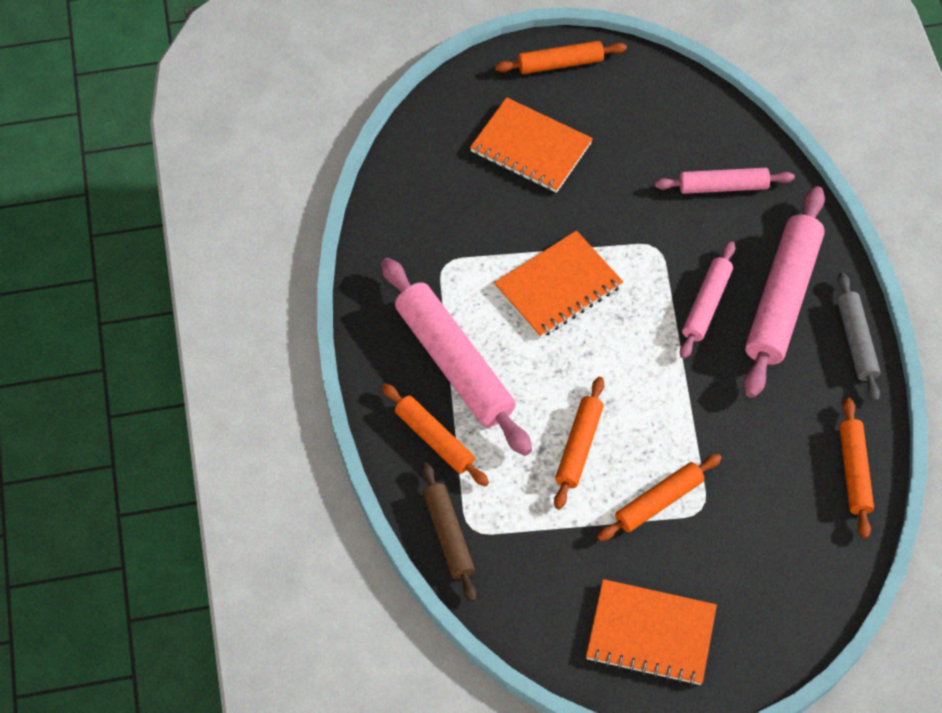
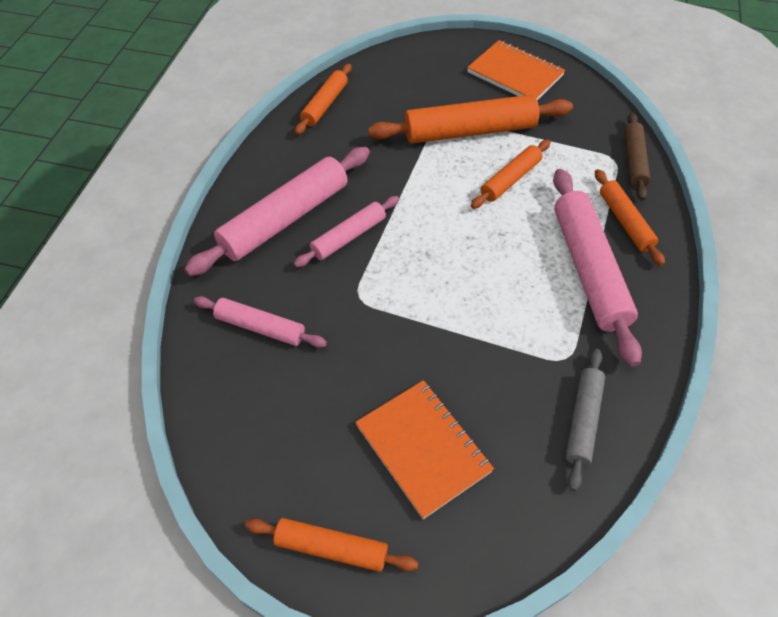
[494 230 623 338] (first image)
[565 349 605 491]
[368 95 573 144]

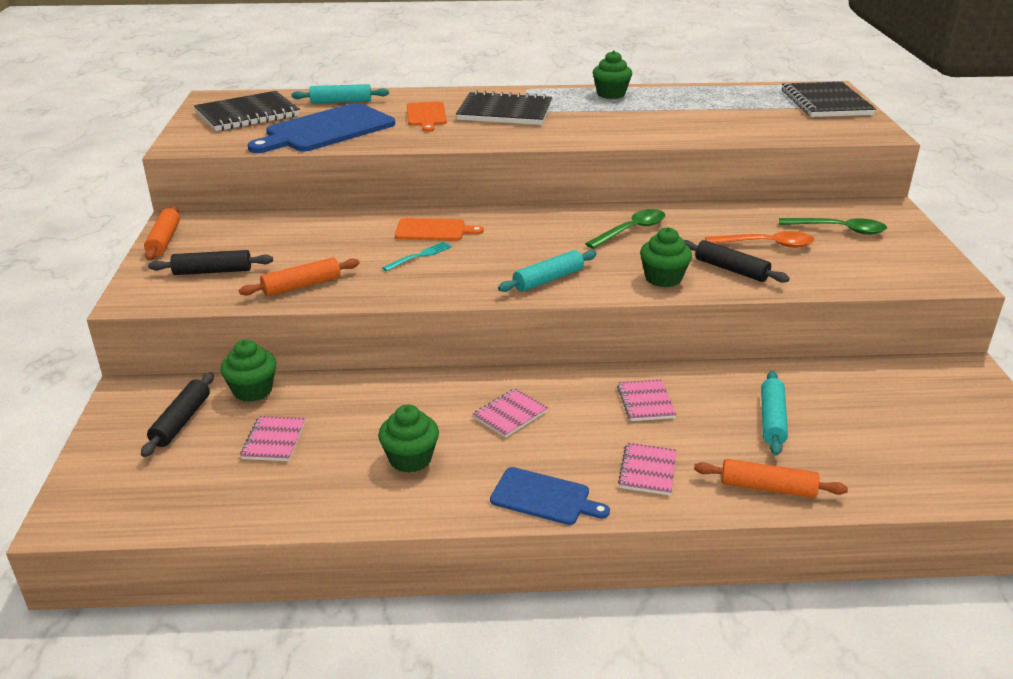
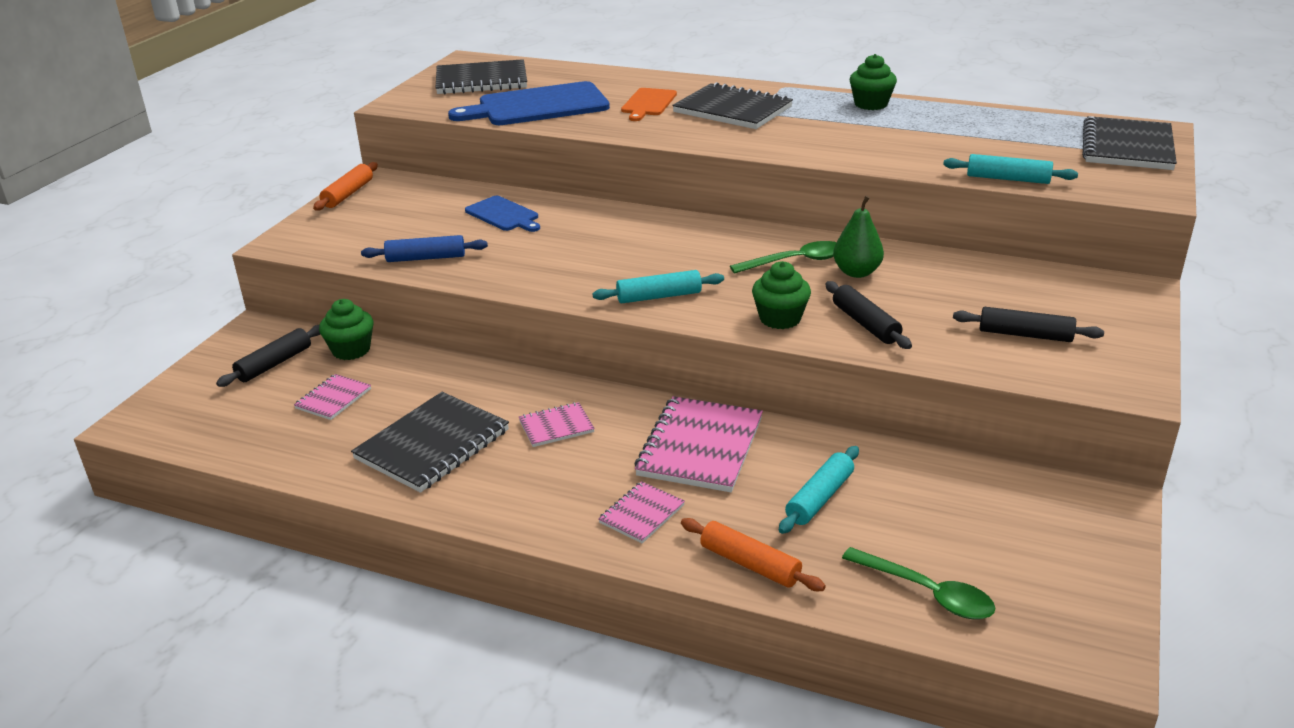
[943 154 1078 184]
[395 218 484 241] (first image)
[842 547 996 619]
[705 231 814 248] (first image)
[382 241 452 271] (first image)
[953 307 1104 342]
[361 235 488 262]
[634 396 763 492]
[351 392 509 493]
[465 196 540 232]
[833 195 884 278]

------------------------------------------------------------

Instructions to follow. Beginning with the line that contains "[943 154 1078 184]", repeat every line through the end of the records and nothing more.

Exercise response.
[943 154 1078 184]
[395 218 484 241] (first image)
[842 547 996 619]
[705 231 814 248] (first image)
[382 241 452 271] (first image)
[953 307 1104 342]
[361 235 488 262]
[634 396 763 492]
[351 392 509 493]
[465 196 540 232]
[833 195 884 278]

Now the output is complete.